# Exercise aim
Beneath this instruction is a block of data; output from it exactly the lines that run from the one containing "camera: 130 degrees left, 15 degrees down" through the one containing "(579, 655) = (474, 157): orange", inclusive.

# Data to use
================

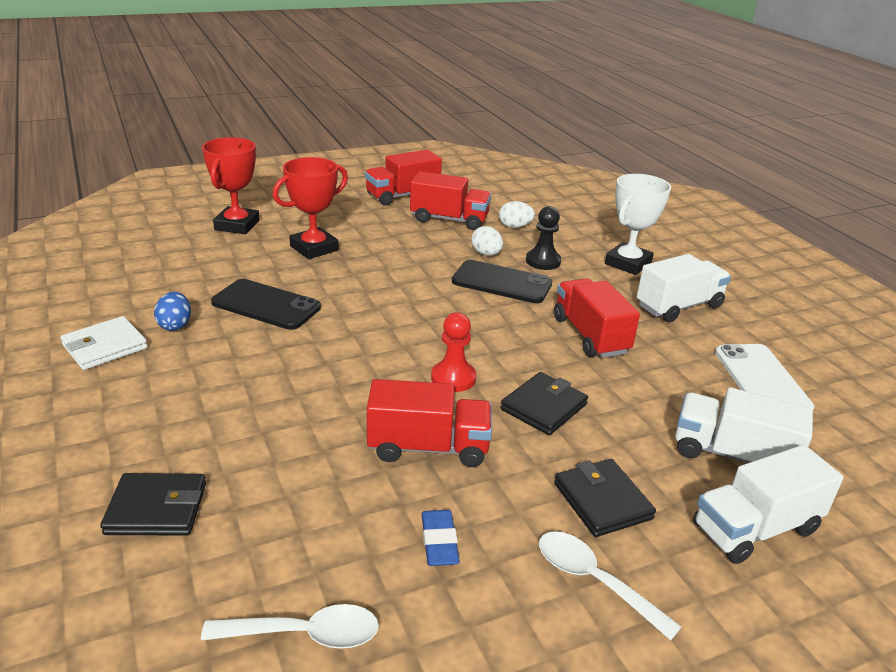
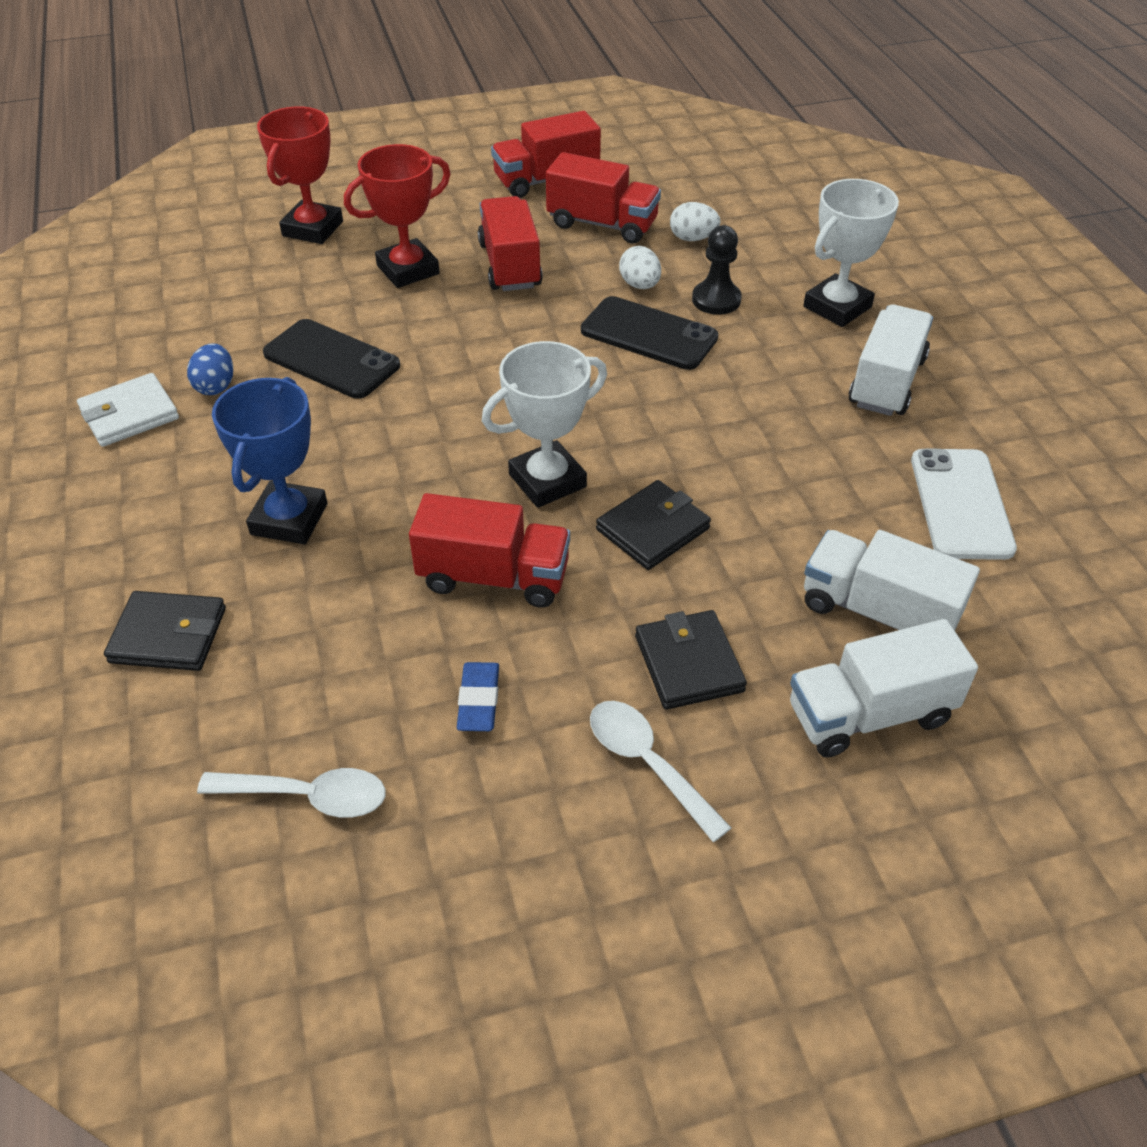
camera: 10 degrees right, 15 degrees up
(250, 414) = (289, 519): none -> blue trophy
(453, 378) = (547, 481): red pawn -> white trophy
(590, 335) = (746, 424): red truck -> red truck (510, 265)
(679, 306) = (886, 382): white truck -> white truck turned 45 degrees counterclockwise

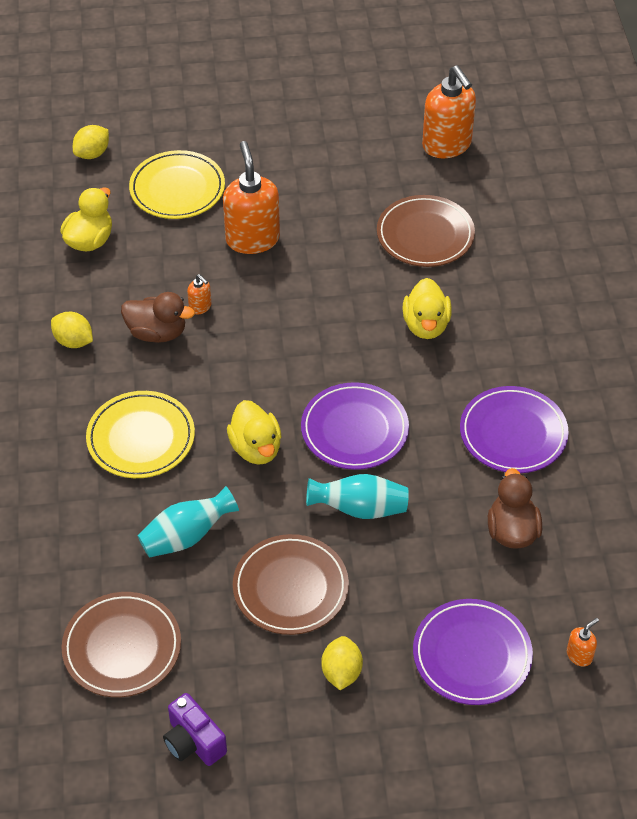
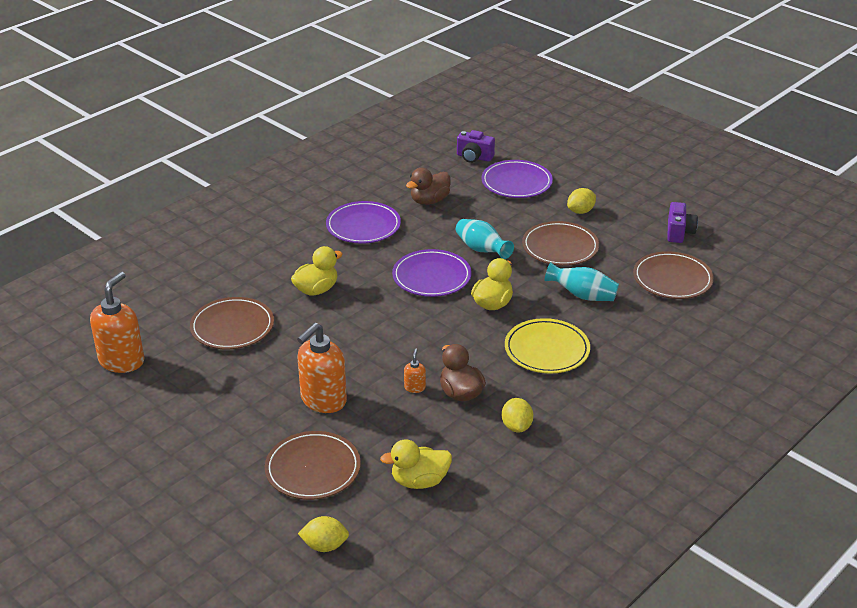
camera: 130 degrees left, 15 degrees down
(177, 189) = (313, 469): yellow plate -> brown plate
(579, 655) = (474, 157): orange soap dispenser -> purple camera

================

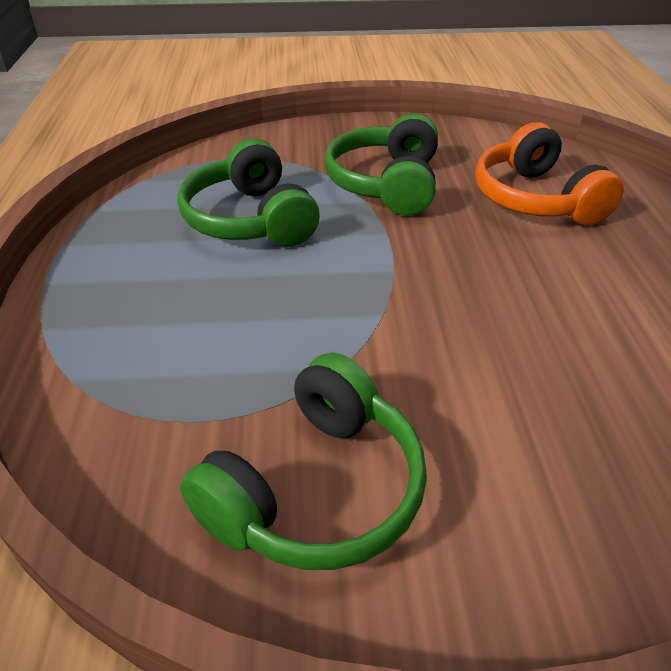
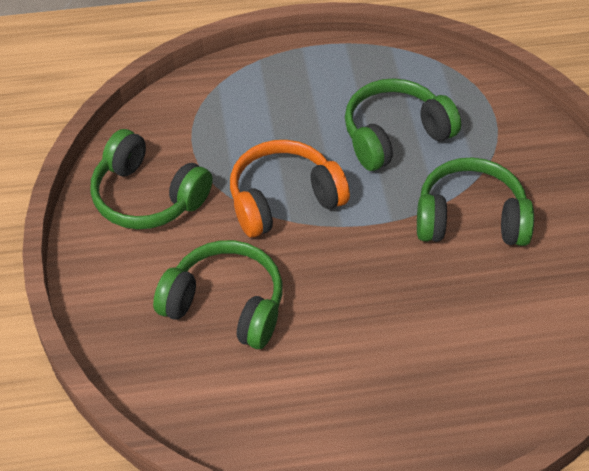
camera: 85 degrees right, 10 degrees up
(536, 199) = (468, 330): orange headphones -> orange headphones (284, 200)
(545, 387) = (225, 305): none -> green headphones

================

# Task output
camera: 130 degrees left, 15 degrees down
(177, 189) = (313, 469): yellow plate -> brown plate
(579, 655) = (474, 157): orange soap dispenser -> purple camera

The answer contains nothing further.